**Exercise brief:** Work out the number of lines with the word "boat" in the material below, then reply with that number only.
——————————
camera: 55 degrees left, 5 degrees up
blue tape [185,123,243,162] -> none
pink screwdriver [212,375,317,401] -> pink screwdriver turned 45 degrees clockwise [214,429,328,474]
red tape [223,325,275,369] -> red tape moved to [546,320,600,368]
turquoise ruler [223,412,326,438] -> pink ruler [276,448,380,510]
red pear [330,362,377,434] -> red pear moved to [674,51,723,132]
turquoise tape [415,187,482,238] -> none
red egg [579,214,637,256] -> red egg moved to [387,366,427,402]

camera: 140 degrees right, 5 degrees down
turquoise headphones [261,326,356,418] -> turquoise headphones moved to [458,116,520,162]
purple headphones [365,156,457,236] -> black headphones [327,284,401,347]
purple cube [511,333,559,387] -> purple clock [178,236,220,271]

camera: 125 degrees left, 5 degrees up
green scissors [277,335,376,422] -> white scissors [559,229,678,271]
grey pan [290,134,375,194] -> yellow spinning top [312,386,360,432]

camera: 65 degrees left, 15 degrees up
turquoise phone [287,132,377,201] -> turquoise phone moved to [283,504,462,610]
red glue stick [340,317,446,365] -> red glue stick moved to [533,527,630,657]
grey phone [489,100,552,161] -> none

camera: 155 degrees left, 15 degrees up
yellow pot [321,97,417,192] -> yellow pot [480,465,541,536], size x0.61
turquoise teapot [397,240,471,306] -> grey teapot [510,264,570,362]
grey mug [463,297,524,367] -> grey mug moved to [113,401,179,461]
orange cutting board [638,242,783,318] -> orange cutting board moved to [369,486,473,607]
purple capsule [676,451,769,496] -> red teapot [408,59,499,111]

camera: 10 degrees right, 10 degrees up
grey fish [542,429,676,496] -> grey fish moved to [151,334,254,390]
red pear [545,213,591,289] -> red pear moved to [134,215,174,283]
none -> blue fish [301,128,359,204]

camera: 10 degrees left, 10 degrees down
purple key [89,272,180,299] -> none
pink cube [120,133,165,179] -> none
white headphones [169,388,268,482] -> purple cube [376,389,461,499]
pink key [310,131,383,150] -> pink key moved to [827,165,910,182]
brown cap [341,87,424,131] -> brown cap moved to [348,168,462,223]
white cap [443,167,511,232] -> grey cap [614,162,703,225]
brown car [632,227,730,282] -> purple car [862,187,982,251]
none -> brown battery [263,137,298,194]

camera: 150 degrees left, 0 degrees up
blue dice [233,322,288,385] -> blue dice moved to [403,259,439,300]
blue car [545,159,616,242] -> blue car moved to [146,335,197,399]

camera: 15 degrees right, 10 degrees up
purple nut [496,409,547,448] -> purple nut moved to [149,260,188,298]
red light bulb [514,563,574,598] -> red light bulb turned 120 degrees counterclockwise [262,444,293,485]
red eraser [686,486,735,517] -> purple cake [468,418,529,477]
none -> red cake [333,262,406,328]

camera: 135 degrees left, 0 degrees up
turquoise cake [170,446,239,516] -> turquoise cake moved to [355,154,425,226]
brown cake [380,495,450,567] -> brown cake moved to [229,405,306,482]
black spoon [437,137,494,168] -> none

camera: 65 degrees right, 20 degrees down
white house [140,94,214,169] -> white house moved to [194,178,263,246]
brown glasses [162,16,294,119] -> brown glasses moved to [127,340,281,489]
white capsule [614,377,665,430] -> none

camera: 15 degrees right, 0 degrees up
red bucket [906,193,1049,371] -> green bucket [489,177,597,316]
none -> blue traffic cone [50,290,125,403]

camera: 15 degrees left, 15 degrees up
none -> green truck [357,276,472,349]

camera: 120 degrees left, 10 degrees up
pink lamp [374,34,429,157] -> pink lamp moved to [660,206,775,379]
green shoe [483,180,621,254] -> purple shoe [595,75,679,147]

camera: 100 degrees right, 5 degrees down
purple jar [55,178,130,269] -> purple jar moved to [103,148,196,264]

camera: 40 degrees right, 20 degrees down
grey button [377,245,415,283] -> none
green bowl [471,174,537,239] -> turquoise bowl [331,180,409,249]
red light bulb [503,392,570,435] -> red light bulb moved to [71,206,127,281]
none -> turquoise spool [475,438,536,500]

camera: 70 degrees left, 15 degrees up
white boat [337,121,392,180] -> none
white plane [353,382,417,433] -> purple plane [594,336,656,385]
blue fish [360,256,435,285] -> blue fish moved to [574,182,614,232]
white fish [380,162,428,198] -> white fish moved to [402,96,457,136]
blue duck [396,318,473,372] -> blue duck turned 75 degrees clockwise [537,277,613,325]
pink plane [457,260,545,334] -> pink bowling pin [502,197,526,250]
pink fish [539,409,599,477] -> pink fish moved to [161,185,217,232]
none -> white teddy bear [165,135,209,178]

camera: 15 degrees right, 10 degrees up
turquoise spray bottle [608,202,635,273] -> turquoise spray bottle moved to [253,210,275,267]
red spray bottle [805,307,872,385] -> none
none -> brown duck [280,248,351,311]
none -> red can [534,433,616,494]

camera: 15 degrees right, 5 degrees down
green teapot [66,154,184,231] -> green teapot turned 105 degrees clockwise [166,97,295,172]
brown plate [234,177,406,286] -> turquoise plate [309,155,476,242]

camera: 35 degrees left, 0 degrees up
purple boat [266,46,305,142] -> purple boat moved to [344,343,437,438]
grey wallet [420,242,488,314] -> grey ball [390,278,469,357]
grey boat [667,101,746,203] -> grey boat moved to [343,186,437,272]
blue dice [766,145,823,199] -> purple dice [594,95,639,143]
——————————
**Final answer:** 3